> What to produce: Show every line below where "size" appears.

> Records shown:
>>>>
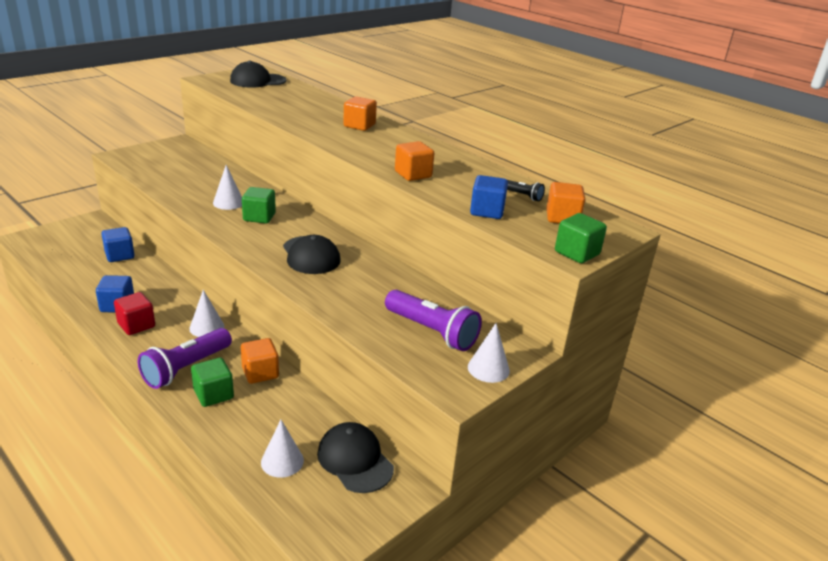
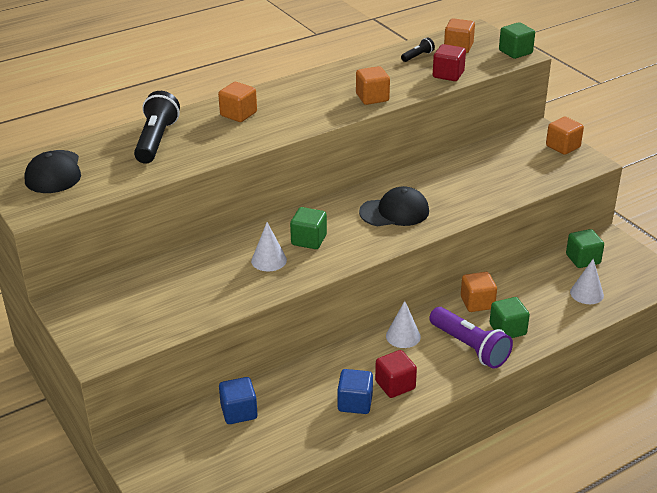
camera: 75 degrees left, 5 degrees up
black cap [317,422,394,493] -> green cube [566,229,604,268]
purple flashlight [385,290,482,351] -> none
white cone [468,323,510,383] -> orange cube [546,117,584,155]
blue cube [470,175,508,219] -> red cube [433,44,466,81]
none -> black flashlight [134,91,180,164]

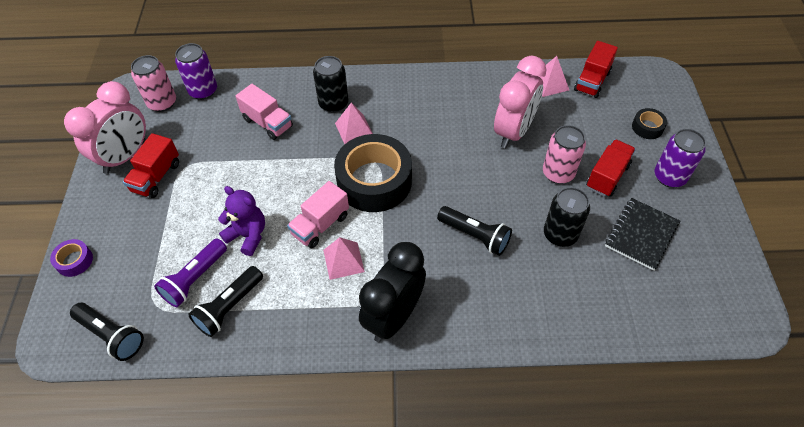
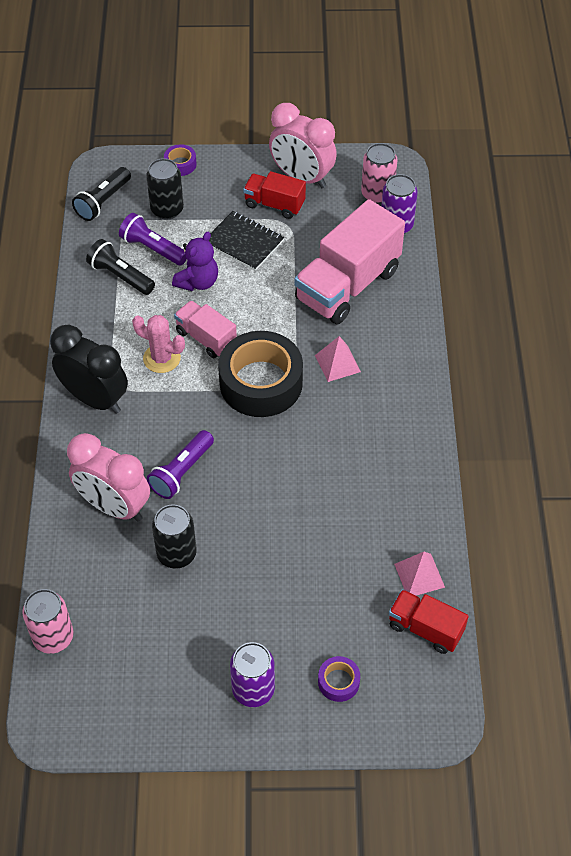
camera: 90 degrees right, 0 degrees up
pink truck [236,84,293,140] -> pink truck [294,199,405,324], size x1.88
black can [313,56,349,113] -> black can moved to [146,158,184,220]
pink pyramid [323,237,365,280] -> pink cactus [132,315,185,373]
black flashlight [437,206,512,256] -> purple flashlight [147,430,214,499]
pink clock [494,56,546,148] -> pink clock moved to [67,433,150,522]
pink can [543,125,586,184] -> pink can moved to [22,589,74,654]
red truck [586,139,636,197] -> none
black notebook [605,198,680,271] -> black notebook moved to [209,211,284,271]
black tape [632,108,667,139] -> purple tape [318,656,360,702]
<<<<
>>>>
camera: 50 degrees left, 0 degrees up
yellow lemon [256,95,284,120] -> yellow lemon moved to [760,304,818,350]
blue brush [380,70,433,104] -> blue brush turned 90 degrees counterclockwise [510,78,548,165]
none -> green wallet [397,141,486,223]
<<<<
>>>>
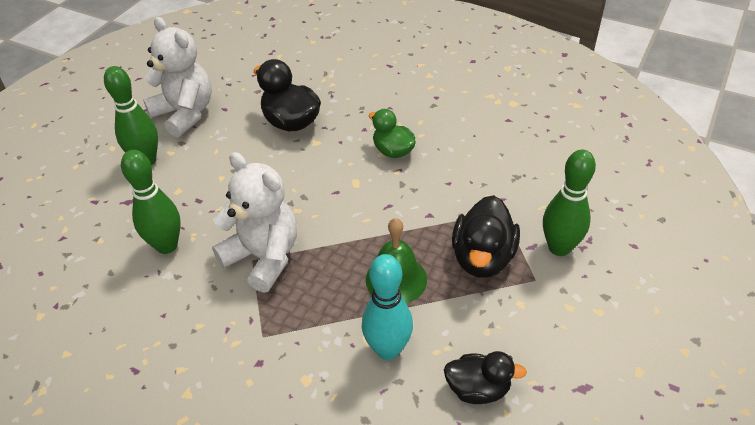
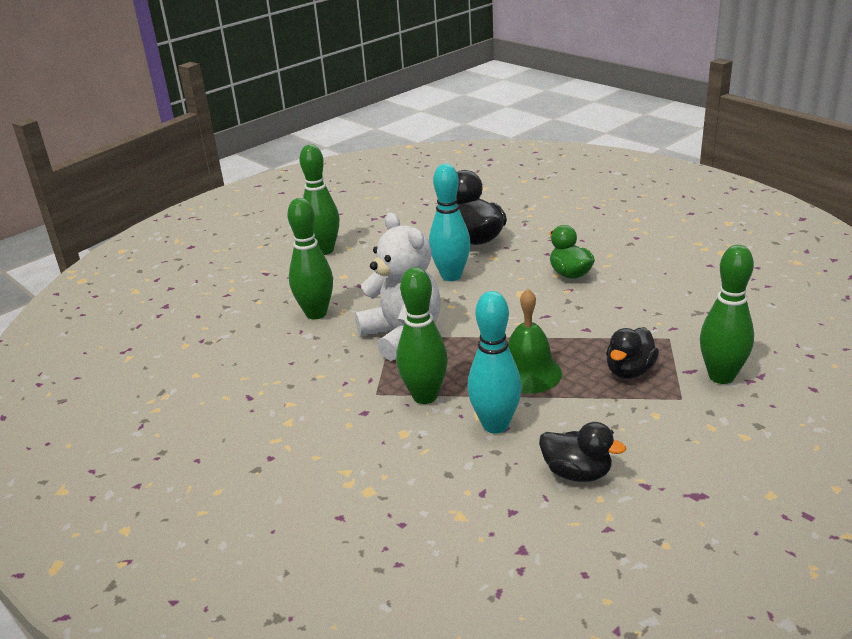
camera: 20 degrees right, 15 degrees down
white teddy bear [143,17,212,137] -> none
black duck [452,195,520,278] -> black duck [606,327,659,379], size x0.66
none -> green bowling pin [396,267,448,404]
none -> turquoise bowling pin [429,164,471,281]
<<<<
> Answer for the task:
pink truck [236,84,293,140] -> pink truck [294,199,405,324], size x1.88
black duck [452,195,520,278] -> black duck [606,327,659,379], size x0.66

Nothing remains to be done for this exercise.